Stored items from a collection
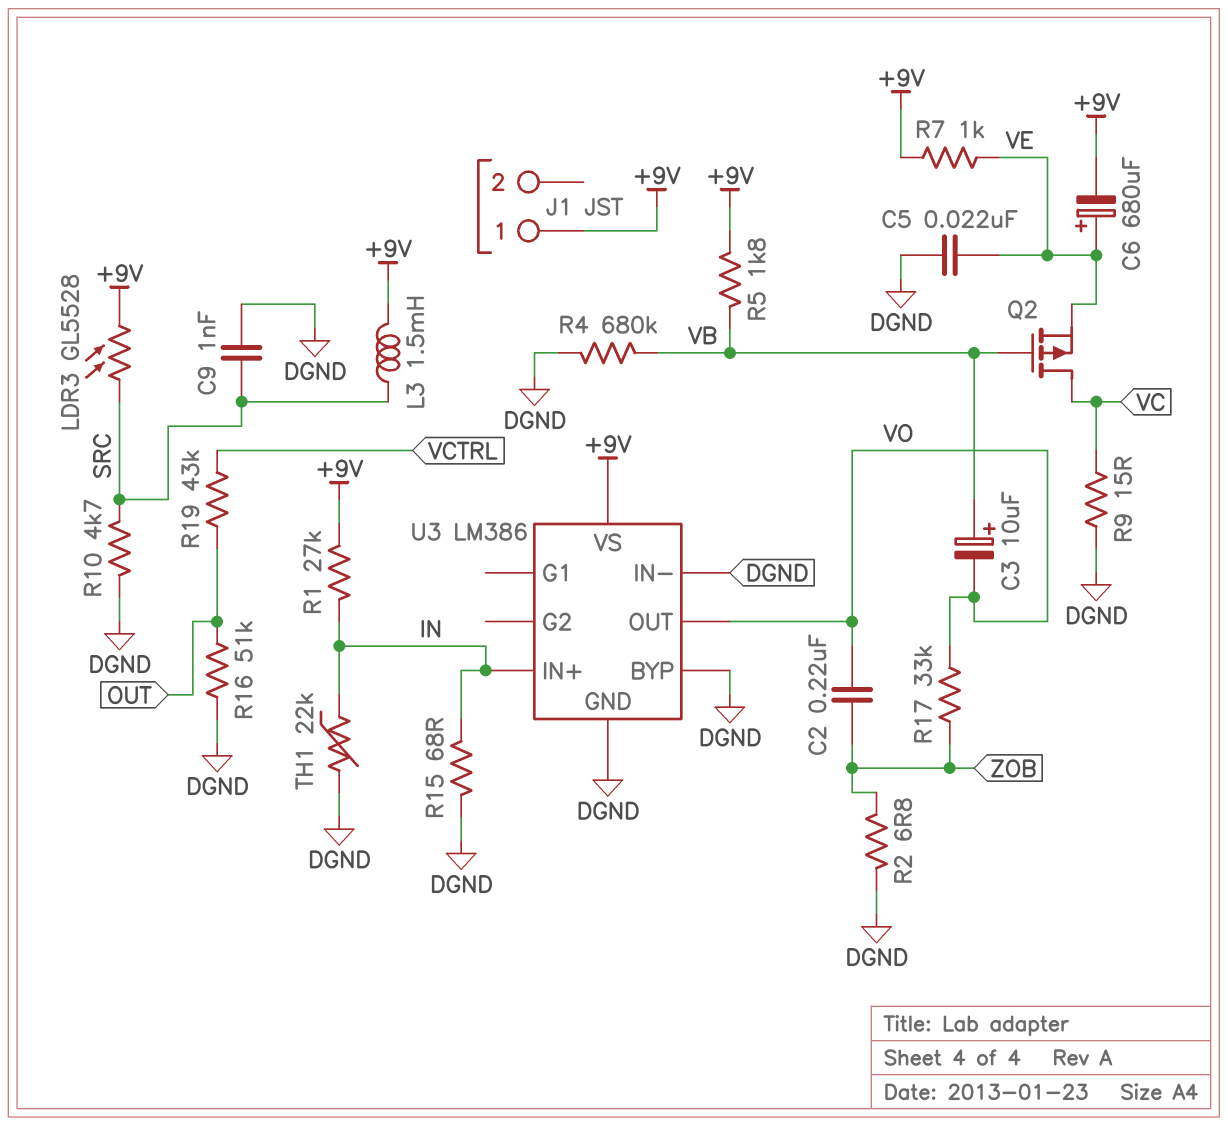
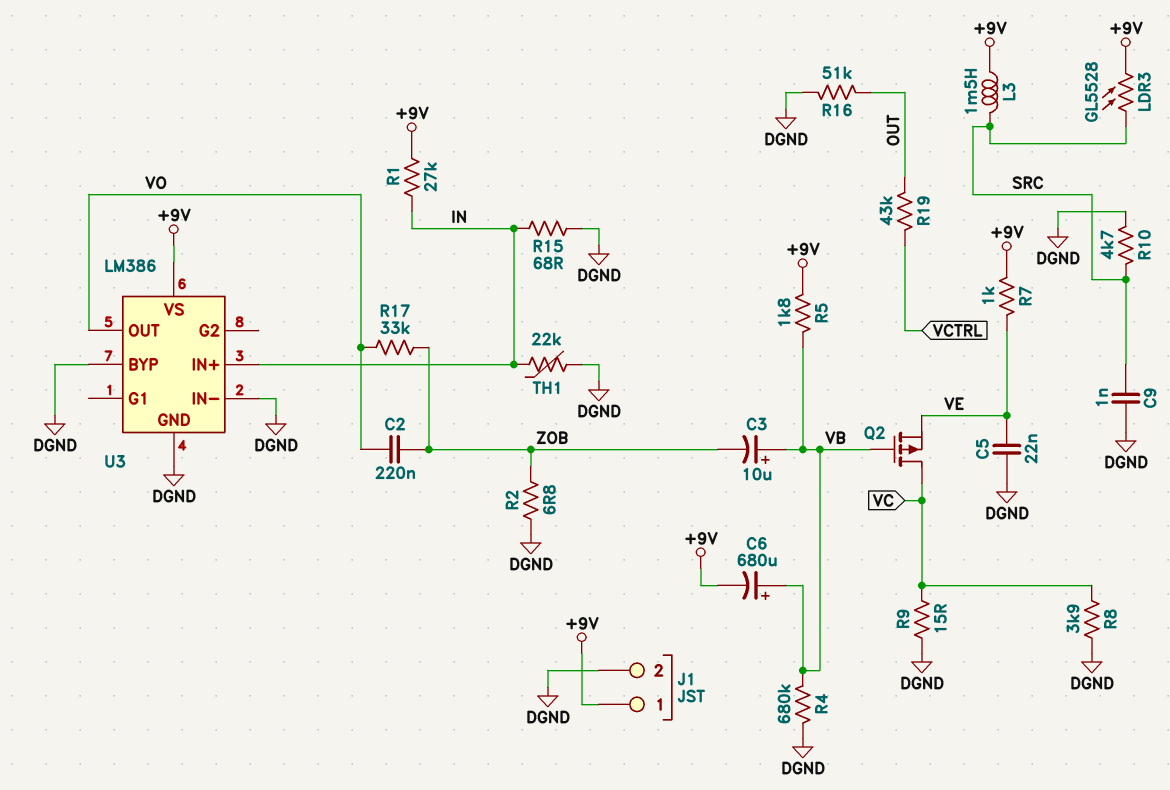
C3: 10uF (plus VB, minus VO) -> 10uF (plus VB, minus ZOB)
C6: 680uF (plus VE, minus +9V) -> 680uF (plus VB, minus +9V)
J1 pin 2: none -> DGND
R8: none -> 3.9k (DGND, VC)

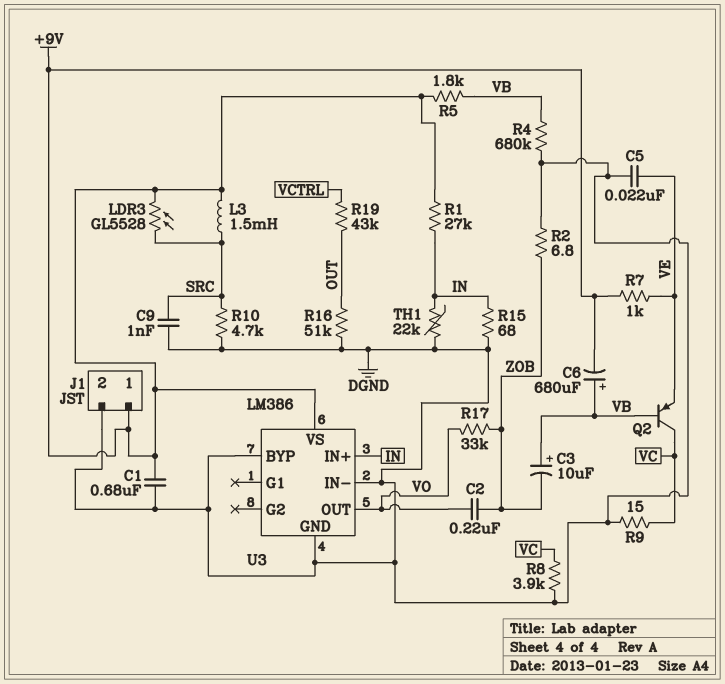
C1: none -> 680nF (+9V, DGND)
Q2: PMOS (G VB, D VC, S VE) -> PNP (B VB, C VC, E VE)

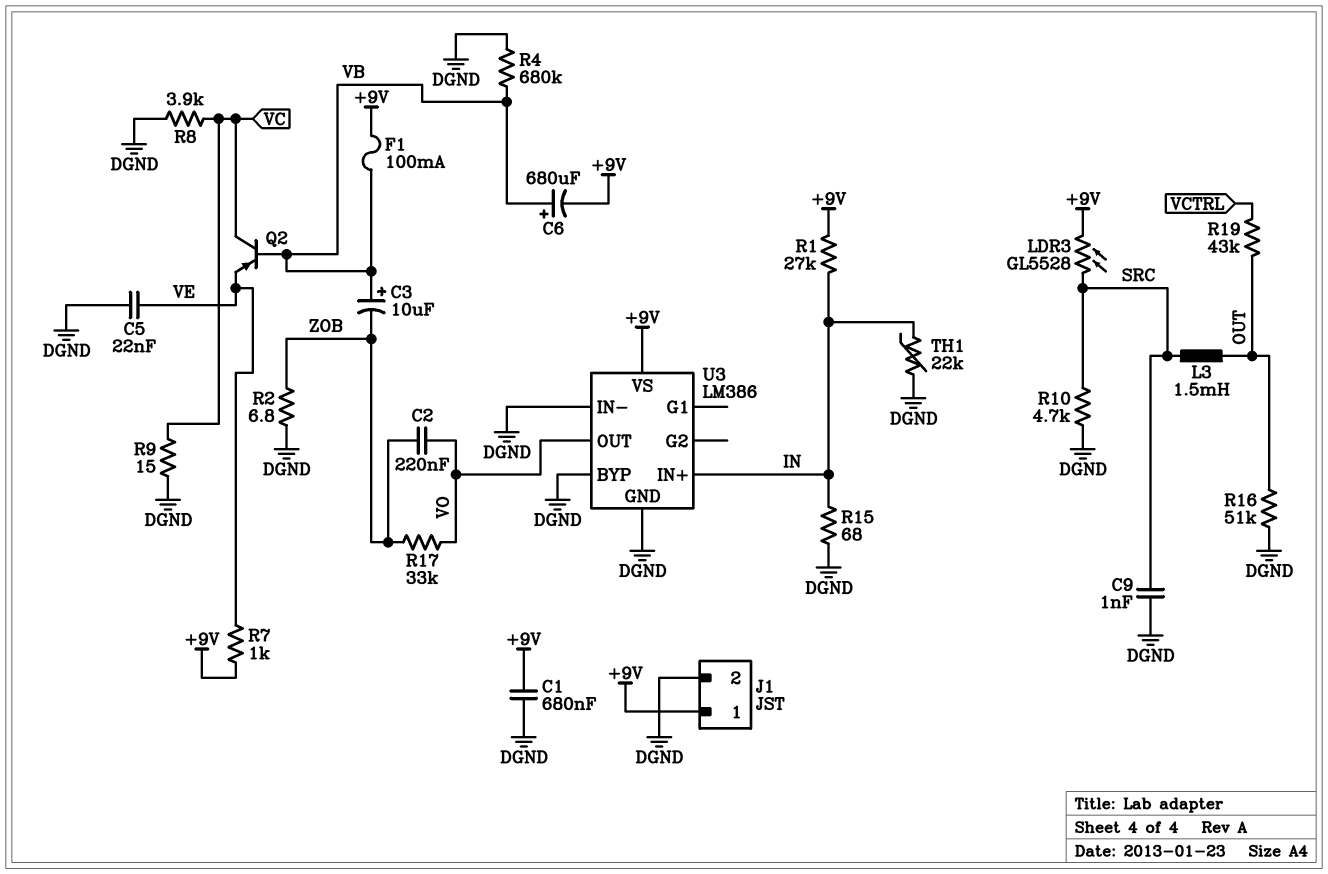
F1: none -> 100mA (+9V, VB)
L3: 1.5mH (+9V, SRC) -> 1.5mH (OUT, SRC)
R5: 1.8k (+9V, VB) -> none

[PROBLEM TO WORK ON] Within the data above, how many lines contain the word "DGND"? Write only the number.

[RESULT] 3